* [Task to complete]: Images in the data are to be skipped, while every line is restated exactly as written.

* [Data shown]:
::::::
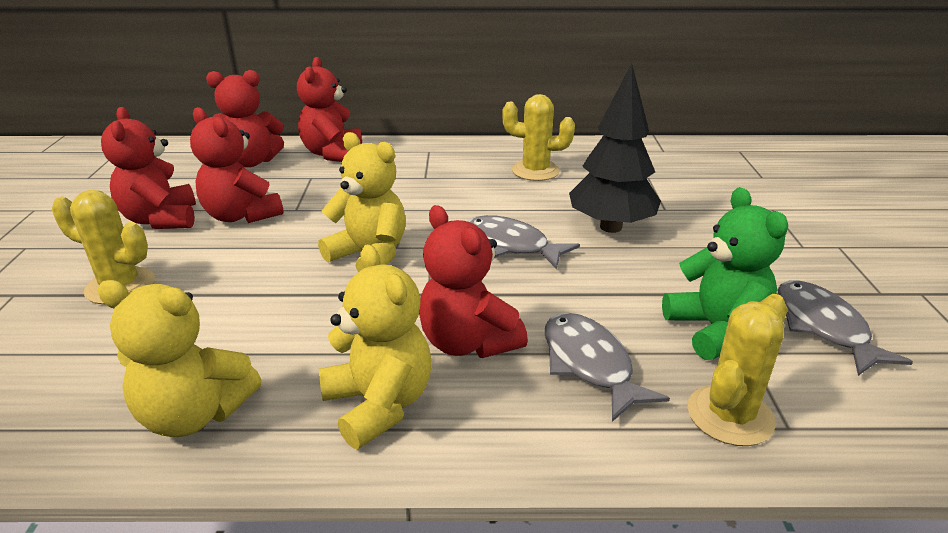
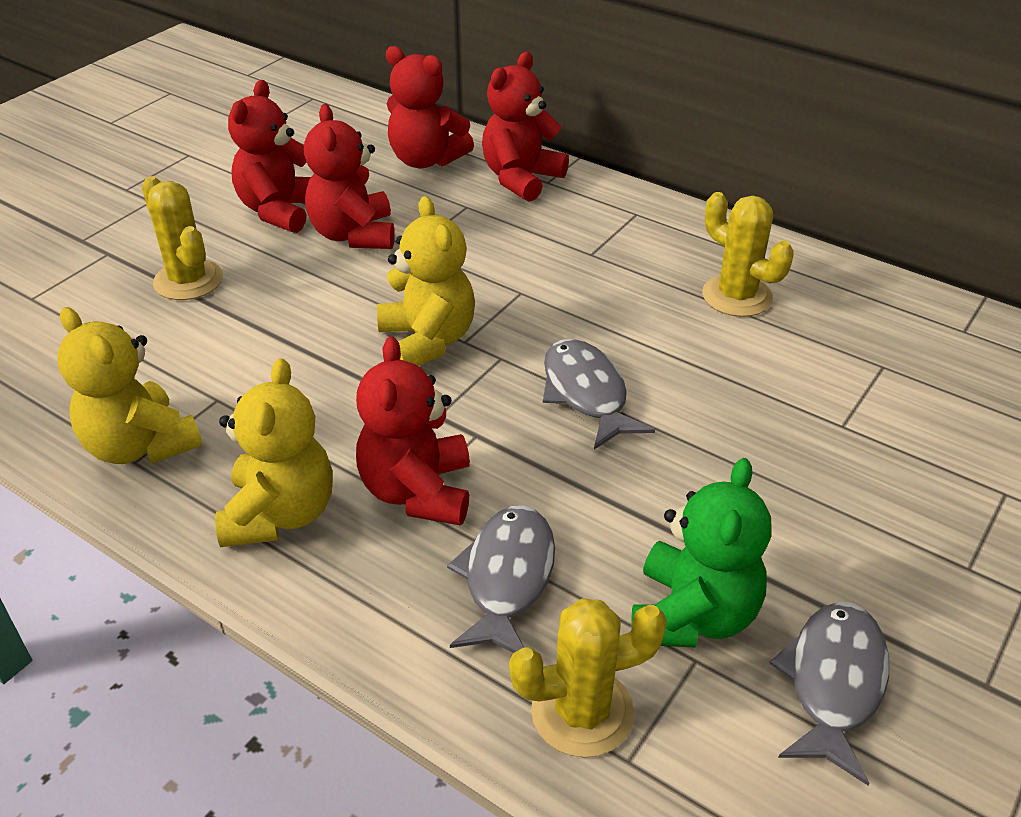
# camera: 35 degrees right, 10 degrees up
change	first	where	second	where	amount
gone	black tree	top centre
::::::
* [Final answer]:
# camera: 35 degrees right, 10 degrees up
change	first	where	second	where	amount
gone	black tree	top centre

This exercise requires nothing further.